PROMPT
From the line containing "- gum eraser in rose-pink (373, 175, 34, 33)" through the last line of the records below, each line is to be repeated exactly; pictures are to be omitted.

GIVEN INFORMATION
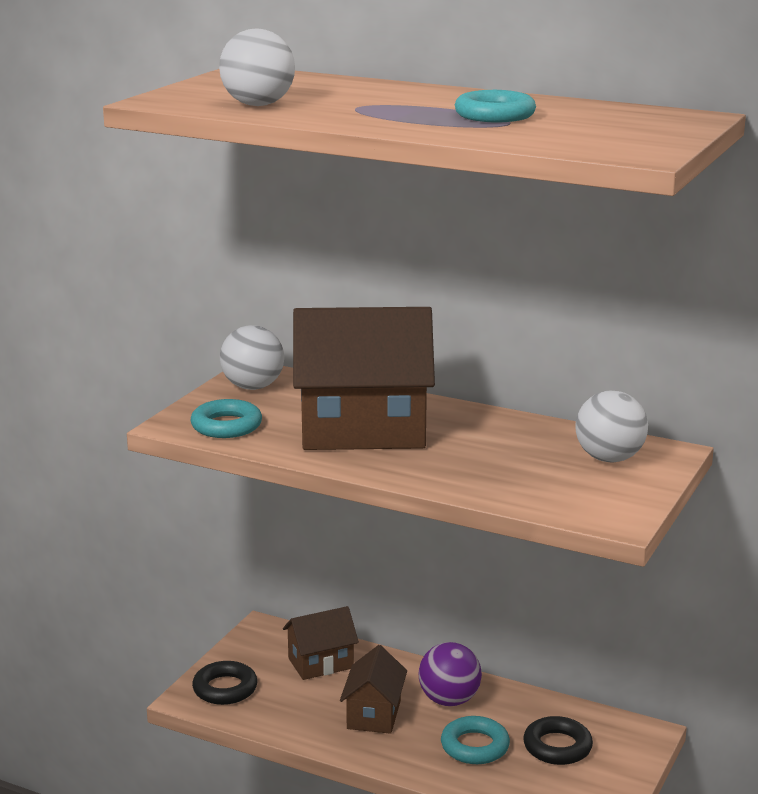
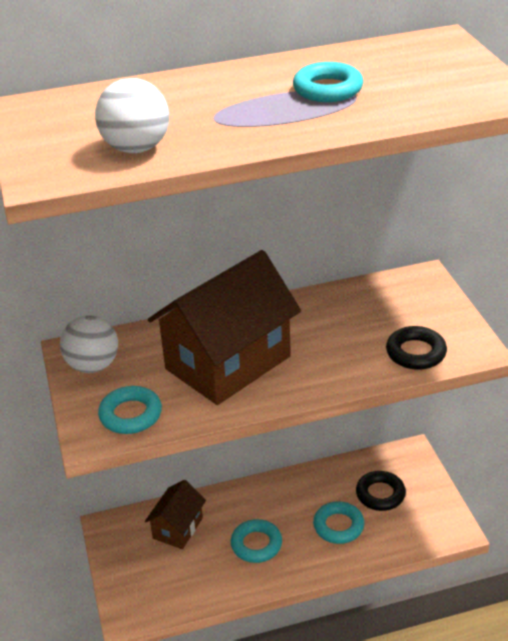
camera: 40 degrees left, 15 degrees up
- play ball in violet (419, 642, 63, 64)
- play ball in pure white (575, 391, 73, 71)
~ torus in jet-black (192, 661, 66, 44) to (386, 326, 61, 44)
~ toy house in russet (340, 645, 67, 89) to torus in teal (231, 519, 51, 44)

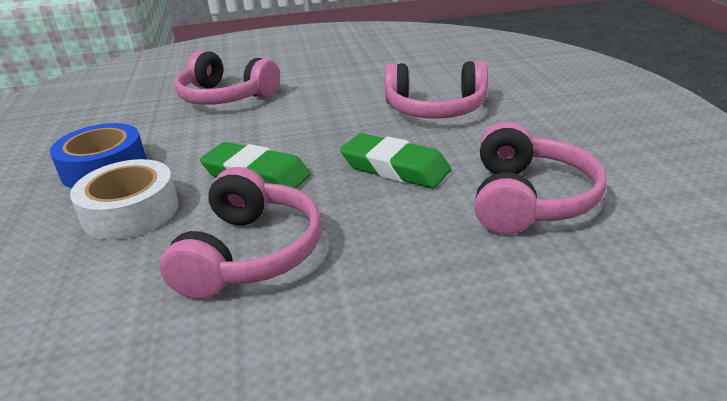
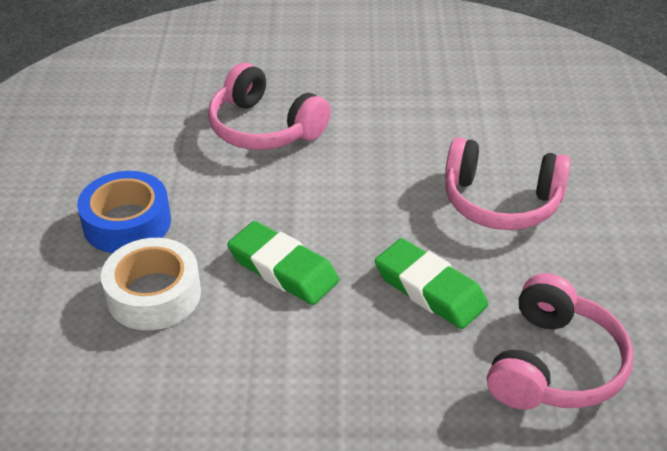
camera: 10 degrees right, 10 degrees up
- over-ear headphones in rose-pink (160, 167, 162, 132)

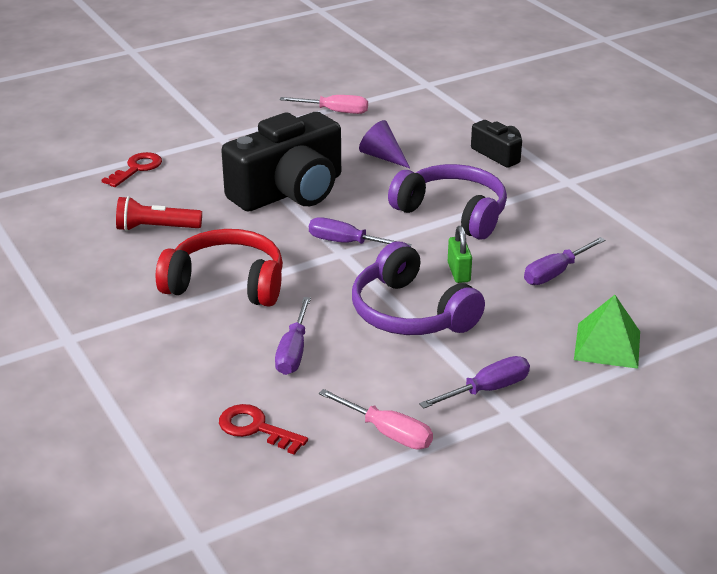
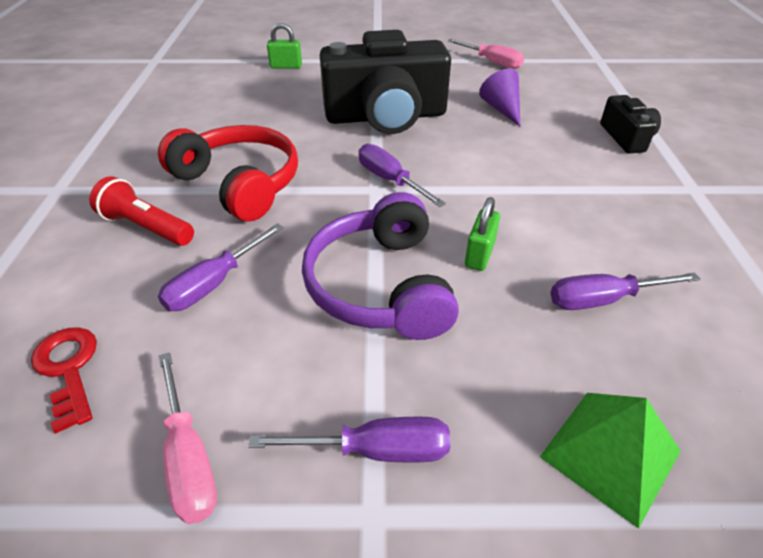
camera: 30 degrees right, 10 degrees up
- over-ear headphones in violet (388, 164, 119, 76)
~ pocket torch in scarlet (116, 196, 86, 35) to (89, 176, 105, 70)
~ latchkey in scarlet (101, 152, 61, 35) to lock in emerald (267, 23, 35, 46)

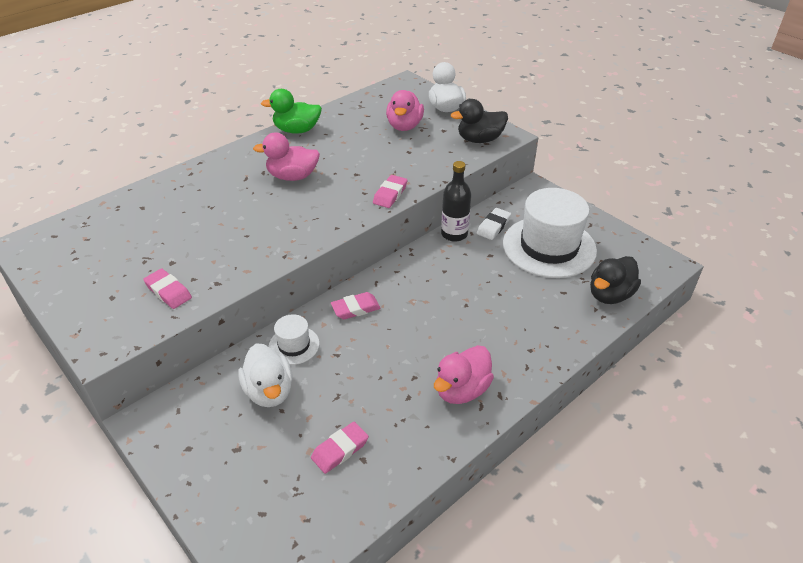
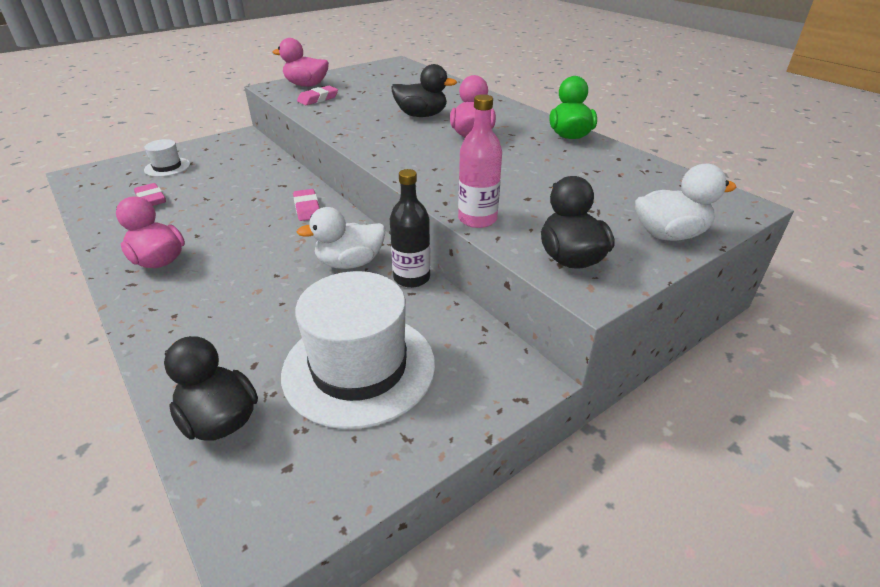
camera: 95 degrees right, 5 degrees down
- gum eraser in rose-pink (373, 175, 34, 33)
- gum eraser in pure white (477, 208, 34, 32)
+ toy duck in jet-black (392, 64, 65, 53)
+ flask in rose-pink (458, 94, 44, 134)
~ toy duck in pure white (238, 343, 55, 64) to (296, 207, 89, 62)
~ top hat in pure white (268, 314, 52, 51) to (144, 139, 46, 38)
~ toy duck in rose-pink (386, 90, 38, 41) to (273, 38, 56, 49)

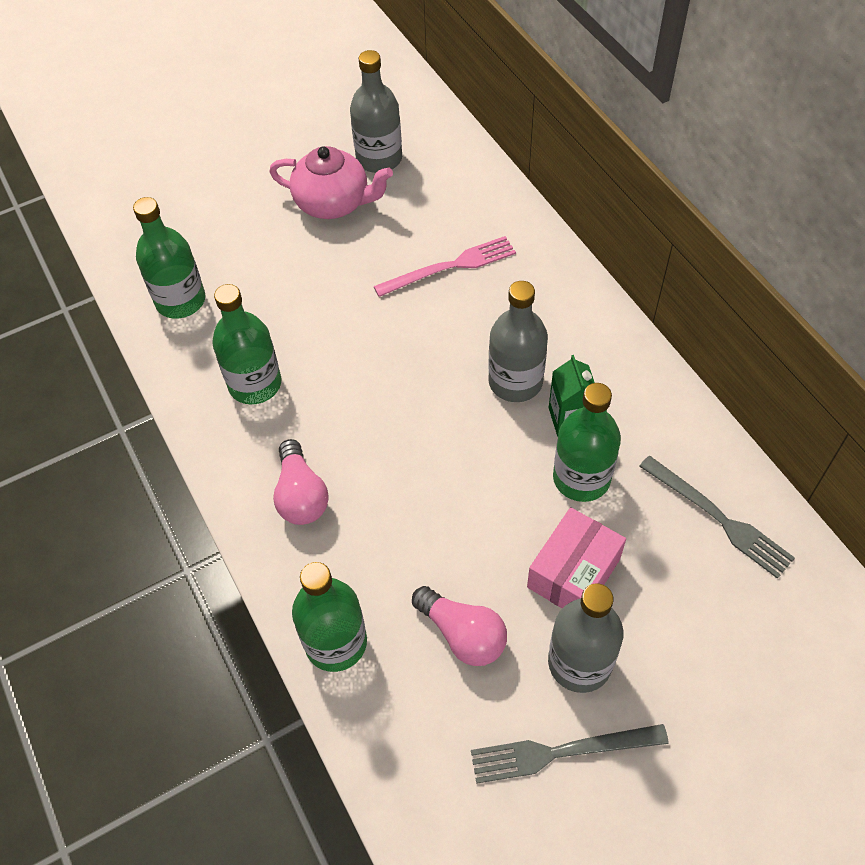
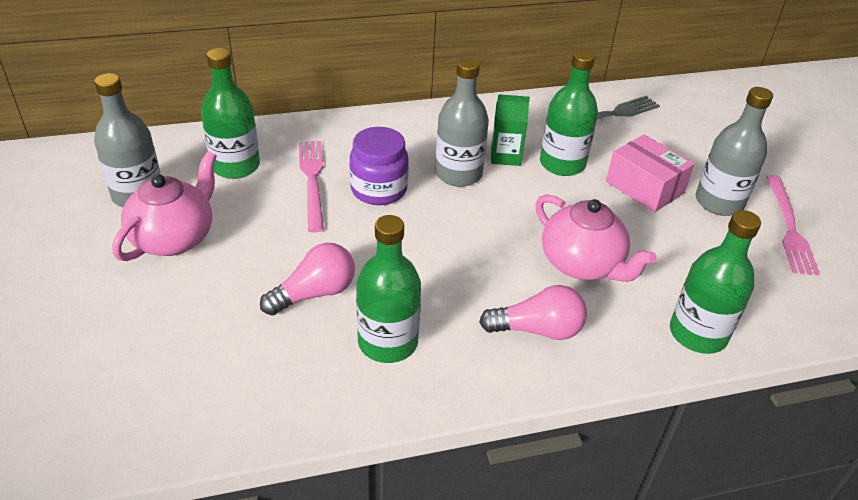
camera: 80 degrees left, 15 degrees down
+ jam jar in violet (349, 127, 60, 78)
+ tea pot in rose-pink (535, 195, 122, 87)
~ flask in emerald (133, 197, 72, 122) to (201, 48, 59, 131)
~ bulb in rose-pink (412, 586, 95, 80) to (260, 243, 95, 73)
~ dinner fork in gray (471, 724, 198, 60) to dinner fork in rose-pink (767, 175, 53, 101)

SOLUTION TO THE EXERCISE
- gum eraser in rose-pink (373, 175, 34, 33)
- gum eraser in pure white (477, 208, 34, 32)
+ toy duck in jet-black (392, 64, 65, 53)
+ flask in rose-pink (458, 94, 44, 134)
~ toy duck in pure white (238, 343, 55, 64) to (296, 207, 89, 62)
~ top hat in pure white (268, 314, 52, 51) to (144, 139, 46, 38)
~ toy duck in rose-pink (386, 90, 38, 41) to (273, 38, 56, 49)

camera: 80 degrees left, 15 degrees down
+ jam jar in violet (349, 127, 60, 78)
+ tea pot in rose-pink (535, 195, 122, 87)
~ flask in emerald (133, 197, 72, 122) to (201, 48, 59, 131)
~ bulb in rose-pink (412, 586, 95, 80) to (260, 243, 95, 73)
~ dinner fork in gray (471, 724, 198, 60) to dinner fork in rose-pink (767, 175, 53, 101)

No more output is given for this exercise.